• [WHAT YOU ARE ASKED TO DO]:
Copy all of the following records again, replacing "zero-indexed" with "0-based" and leaving everything else unchanged.
— Start EXTRACTED MATERIAL —
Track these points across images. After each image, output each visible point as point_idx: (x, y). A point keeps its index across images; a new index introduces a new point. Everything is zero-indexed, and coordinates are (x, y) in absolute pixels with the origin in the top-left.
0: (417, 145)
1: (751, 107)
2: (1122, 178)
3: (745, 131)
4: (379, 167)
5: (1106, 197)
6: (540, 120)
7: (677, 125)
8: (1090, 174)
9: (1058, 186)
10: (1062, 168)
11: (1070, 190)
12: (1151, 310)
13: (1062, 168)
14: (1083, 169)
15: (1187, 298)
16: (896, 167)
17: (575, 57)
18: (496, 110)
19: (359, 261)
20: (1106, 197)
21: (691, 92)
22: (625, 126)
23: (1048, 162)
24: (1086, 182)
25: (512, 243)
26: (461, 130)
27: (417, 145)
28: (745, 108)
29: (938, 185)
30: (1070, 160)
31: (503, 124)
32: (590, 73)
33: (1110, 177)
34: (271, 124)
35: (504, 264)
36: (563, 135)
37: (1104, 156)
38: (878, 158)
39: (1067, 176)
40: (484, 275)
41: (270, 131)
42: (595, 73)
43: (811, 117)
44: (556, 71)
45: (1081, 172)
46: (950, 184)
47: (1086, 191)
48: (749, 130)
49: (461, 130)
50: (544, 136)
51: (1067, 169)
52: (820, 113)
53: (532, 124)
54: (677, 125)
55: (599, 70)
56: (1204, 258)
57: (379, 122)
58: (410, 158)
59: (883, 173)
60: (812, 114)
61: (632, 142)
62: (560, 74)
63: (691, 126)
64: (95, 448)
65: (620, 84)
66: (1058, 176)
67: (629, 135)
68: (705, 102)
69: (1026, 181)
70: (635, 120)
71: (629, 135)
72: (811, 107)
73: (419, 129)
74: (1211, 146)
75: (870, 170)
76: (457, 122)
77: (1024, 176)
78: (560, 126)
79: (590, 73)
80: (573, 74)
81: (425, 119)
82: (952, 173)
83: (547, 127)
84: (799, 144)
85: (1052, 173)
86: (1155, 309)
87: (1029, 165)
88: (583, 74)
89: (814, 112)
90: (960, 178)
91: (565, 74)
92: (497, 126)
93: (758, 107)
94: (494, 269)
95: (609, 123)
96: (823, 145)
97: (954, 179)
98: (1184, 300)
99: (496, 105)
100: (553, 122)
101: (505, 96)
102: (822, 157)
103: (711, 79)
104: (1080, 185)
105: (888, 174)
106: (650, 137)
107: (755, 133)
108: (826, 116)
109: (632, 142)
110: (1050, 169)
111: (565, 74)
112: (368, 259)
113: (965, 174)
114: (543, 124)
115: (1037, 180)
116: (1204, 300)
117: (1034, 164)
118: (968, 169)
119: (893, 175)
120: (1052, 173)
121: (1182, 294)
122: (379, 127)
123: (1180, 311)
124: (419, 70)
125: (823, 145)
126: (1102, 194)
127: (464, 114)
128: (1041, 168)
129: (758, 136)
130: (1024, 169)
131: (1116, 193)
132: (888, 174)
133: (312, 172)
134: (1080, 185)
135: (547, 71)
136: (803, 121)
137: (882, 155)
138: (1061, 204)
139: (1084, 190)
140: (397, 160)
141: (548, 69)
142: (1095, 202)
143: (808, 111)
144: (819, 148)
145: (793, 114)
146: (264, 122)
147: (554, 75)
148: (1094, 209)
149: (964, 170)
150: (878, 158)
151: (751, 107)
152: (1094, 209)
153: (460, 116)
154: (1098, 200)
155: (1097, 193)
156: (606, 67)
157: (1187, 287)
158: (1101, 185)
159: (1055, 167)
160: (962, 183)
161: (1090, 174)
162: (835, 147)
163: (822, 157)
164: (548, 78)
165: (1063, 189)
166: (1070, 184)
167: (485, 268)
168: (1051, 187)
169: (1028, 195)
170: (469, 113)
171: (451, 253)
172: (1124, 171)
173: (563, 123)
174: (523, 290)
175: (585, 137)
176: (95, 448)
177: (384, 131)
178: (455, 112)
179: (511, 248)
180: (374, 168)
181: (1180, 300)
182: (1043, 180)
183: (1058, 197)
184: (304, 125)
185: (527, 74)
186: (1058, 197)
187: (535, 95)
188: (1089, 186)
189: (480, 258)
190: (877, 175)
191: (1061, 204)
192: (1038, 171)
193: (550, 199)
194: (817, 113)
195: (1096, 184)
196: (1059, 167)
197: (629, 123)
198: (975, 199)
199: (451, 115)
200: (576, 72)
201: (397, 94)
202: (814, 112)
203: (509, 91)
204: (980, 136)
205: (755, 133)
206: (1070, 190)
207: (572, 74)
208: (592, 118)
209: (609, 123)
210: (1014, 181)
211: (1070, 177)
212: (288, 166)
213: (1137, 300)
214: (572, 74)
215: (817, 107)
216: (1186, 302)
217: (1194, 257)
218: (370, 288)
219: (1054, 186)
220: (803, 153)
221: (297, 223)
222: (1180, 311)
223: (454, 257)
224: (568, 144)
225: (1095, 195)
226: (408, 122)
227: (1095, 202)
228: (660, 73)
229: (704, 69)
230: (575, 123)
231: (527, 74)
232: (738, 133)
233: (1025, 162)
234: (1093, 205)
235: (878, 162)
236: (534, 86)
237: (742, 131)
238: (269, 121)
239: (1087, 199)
— End EXTRACTED MATERIAL —
• [FULL RESPONSE]:
Track these points across images. After each image, output each visible point as point_idx: (x, y). A point keeps its index across images; a new index introduces a new point. Everything is 0-based, and coordinates are (x, y) in absolute pixels with the origin in the top-left.
0: (417, 145)
1: (751, 107)
2: (1122, 178)
3: (745, 131)
4: (379, 167)
5: (1106, 197)
6: (540, 120)
7: (677, 125)
8: (1090, 174)
9: (1058, 186)
10: (1062, 168)
11: (1070, 190)
12: (1151, 310)
13: (1062, 168)
14: (1083, 169)
15: (1187, 298)
16: (896, 167)
17: (575, 57)
18: (496, 110)
19: (359, 261)
20: (1106, 197)
21: (691, 92)
22: (625, 126)
23: (1048, 162)
24: (1086, 182)
25: (512, 243)
26: (461, 130)
27: (417, 145)
28: (745, 108)
29: (938, 185)
30: (1070, 160)
31: (503, 124)
32: (590, 73)
33: (1110, 177)
34: (271, 124)
35: (504, 264)
36: (563, 135)
37: (1104, 156)
38: (878, 158)
39: (1067, 176)
40: (484, 275)
41: (270, 131)
42: (595, 73)
43: (811, 117)
44: (556, 71)
45: (1081, 172)
46: (950, 184)
47: (1086, 191)
48: (749, 130)
49: (461, 130)
50: (544, 136)
51: (1067, 169)
52: (820, 113)
53: (532, 124)
54: (677, 125)
55: (599, 70)
56: (1204, 258)
57: (379, 122)
58: (410, 158)
59: (883, 173)
60: (812, 114)
61: (632, 142)
62: (560, 74)
63: (691, 126)
64: (95, 448)
65: (620, 84)
66: (1058, 176)
67: (629, 135)
68: (705, 102)
69: (1026, 181)
70: (635, 120)
71: (629, 135)
72: (811, 107)
73: (419, 129)
74: (1211, 146)
75: (870, 170)
76: (457, 122)
77: (1024, 176)
78: (560, 126)
79: (590, 73)
80: (573, 74)
81: (425, 119)
82: (952, 173)
83: (547, 127)
84: (799, 144)
85: (1052, 173)
86: (1155, 309)
87: (1029, 165)
88: (583, 74)
89: (814, 112)
90: (960, 178)
91: (565, 74)
92: (497, 126)
93: (758, 107)
94: (494, 269)
95: (609, 123)
96: (823, 145)
97: (954, 179)
98: (1184, 300)
99: (496, 105)
100: (553, 122)
101: (505, 96)
102: (822, 157)
103: (711, 79)
104: (1080, 185)
105: (888, 174)
106: (650, 137)
107: (755, 133)
108: (826, 116)
109: (632, 142)
110: (1050, 169)
111: (565, 74)
112: (368, 259)
113: (965, 174)
114: (543, 124)
115: (1037, 180)
116: (1204, 300)
117: (1034, 164)
118: (968, 169)
119: (893, 175)
120: (1052, 173)
121: (1182, 294)
122: (379, 127)
123: (1180, 311)
124: (419, 70)
125: (823, 145)
126: (1102, 194)
127: (464, 114)
128: (1041, 168)
129: (758, 136)
130: (1024, 169)
131: (1116, 193)
132: (888, 174)
133: (312, 172)
134: (1080, 185)
135: (547, 71)
136: (803, 121)
137: (882, 155)
138: (1061, 204)
139: (1084, 190)
140: (397, 160)
141: (548, 69)
142: (1095, 202)
143: (808, 111)
144: (819, 148)
145: (793, 114)
146: (264, 122)
147: (554, 75)
148: (1094, 209)
149: (964, 170)
150: (878, 158)
151: (751, 107)
152: (1094, 209)
153: (460, 116)
154: (1098, 200)
155: (1097, 193)
156: (606, 67)
157: (1187, 287)
158: (1101, 185)
159: (1055, 167)
160: (962, 183)
161: (1090, 174)
162: (835, 147)
163: (822, 157)
164: (548, 78)
165: (1063, 189)
166: (1070, 184)
167: (485, 268)
168: (1051, 187)
169: (1028, 195)
170: (469, 113)
171: (451, 253)
172: (1124, 171)
173: (563, 123)
174: (523, 290)
175: (585, 137)
176: (95, 448)
177: (384, 131)
178: (455, 112)
179: (511, 248)
180: (374, 168)
181: (1180, 300)
182: (1043, 180)
183: (1058, 197)
184: (304, 125)
185: (527, 74)
186: (1058, 197)
187: (535, 95)
188: (1089, 186)
189: (480, 258)
190: (877, 175)
191: (1061, 204)
192: (1038, 171)
193: (550, 199)
194: (817, 113)
195: (1096, 184)
196: (1059, 167)
197: (629, 123)
198: (975, 199)
199: (451, 115)
200: (576, 72)
201: (397, 94)
202: (814, 112)
203: (509, 91)
204: (980, 136)
205: (755, 133)
206: (1070, 190)
207: (572, 74)
208: (592, 118)
209: (609, 123)
210: (1014, 181)
211: (1070, 177)
212: (288, 166)
213: (1137, 300)
214: (572, 74)
215: (817, 107)
216: (1186, 302)
217: (1194, 257)
218: (370, 288)
219: (1054, 186)
220: (803, 153)
221: (297, 223)
222: (1180, 311)
223: (454, 257)
224: (568, 144)
225: (1095, 195)
226: (408, 122)
227: (1095, 202)
228: (660, 73)
229: (704, 69)
230: (575, 123)
231: (527, 74)
232: (738, 133)
233: (1025, 162)
234: (1093, 205)
235: (878, 162)
236: (534, 86)
237: (742, 131)
238: (269, 121)
239: (1087, 199)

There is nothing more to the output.